Task directions
Tell how many lines in the data contain the string "diode", using a single number as the whole reply.

Recorded information
=== Begin Enclosure ===
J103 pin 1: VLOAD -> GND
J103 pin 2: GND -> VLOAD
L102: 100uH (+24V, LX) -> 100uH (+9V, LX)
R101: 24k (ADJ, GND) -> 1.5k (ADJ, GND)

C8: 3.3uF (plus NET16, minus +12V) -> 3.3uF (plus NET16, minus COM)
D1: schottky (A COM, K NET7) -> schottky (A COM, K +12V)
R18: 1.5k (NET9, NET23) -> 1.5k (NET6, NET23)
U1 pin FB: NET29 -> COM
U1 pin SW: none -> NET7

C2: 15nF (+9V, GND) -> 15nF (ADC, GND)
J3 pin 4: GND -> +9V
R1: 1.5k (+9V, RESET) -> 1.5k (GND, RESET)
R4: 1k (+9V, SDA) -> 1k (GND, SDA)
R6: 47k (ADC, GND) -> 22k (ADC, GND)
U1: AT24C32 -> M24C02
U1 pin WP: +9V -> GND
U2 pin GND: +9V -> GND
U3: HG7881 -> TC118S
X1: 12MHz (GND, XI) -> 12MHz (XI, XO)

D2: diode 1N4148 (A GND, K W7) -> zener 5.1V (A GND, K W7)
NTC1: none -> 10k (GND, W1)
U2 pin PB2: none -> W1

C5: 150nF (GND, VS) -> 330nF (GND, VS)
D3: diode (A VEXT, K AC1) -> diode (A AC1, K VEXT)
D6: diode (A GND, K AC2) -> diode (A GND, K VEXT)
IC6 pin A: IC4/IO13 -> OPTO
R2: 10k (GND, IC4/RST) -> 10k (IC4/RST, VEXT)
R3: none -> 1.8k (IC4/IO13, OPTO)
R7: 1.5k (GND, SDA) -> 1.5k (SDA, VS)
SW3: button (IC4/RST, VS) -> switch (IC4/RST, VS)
=== End Enclosure ===
The answer
3